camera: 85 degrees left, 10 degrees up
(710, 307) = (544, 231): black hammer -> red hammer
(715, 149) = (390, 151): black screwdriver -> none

**DIRECTIONS:** Copy out all lines of the material containing the word "black".

**TASK RESULT:**
(710, 307) = (544, 231): black hammer -> red hammer
(715, 149) = (390, 151): black screwdriver -> none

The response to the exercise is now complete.